Prompt:
From the line containing "M1: motor 6V" to the last line of the records, reproduce every line exactly and print nothing else.
--- Data Enclosed Below ---
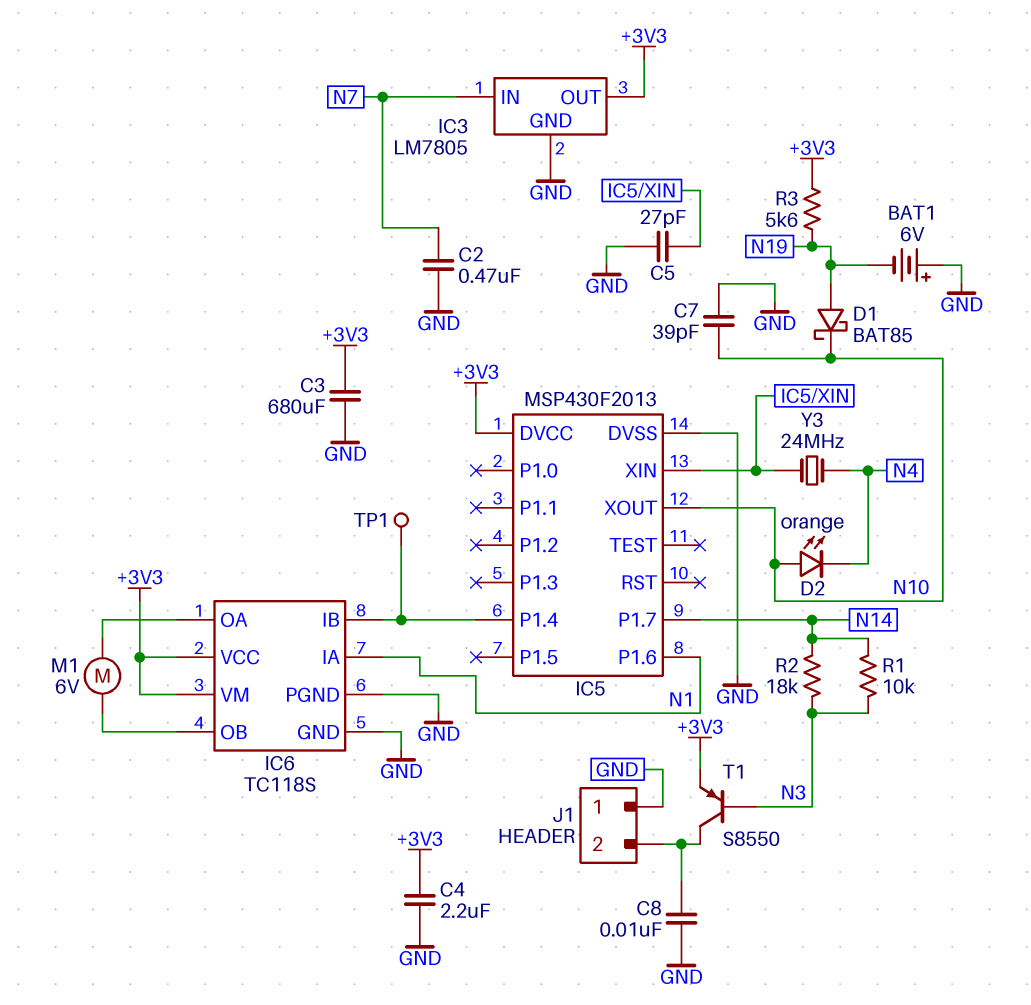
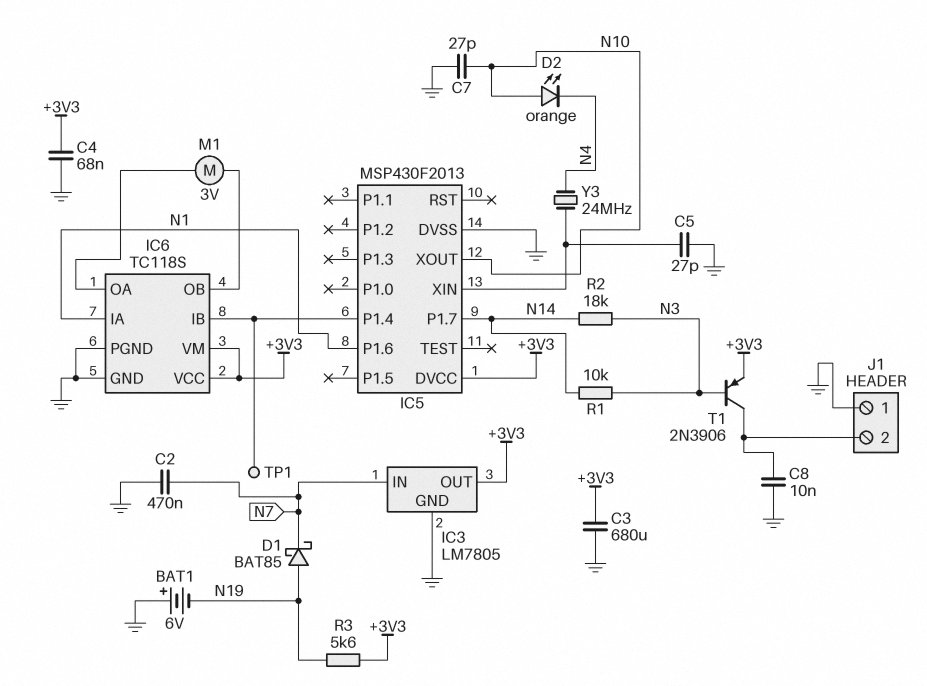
C4: 2.2uF (+3V3, GND) -> 68nF (+3V3, GND)
C7: 39pF (GND, N10) -> 27pF (GND, N10)
D1: schottky BAT85 (A N19, K N10) -> schottky BAT85 (A N19, K N7)
M1: motor 6V (IC6/OA, IC6/OB) -> motor 3V (IC6/OA, IC6/OB)
T1: PNP S8550 (B N3, C J1/2, E +3V3) -> PNP 2N3906 (B N3, C J1/2, E +3V3)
--- End of Enclosed Data ---
Output for this exercise:
M1: motor 6V (IC6/OA, IC6/OB) -> motor 3V (IC6/OA, IC6/OB)
T1: PNP S8550 (B N3, C J1/2, E +3V3) -> PNP 2N3906 (B N3, C J1/2, E +3V3)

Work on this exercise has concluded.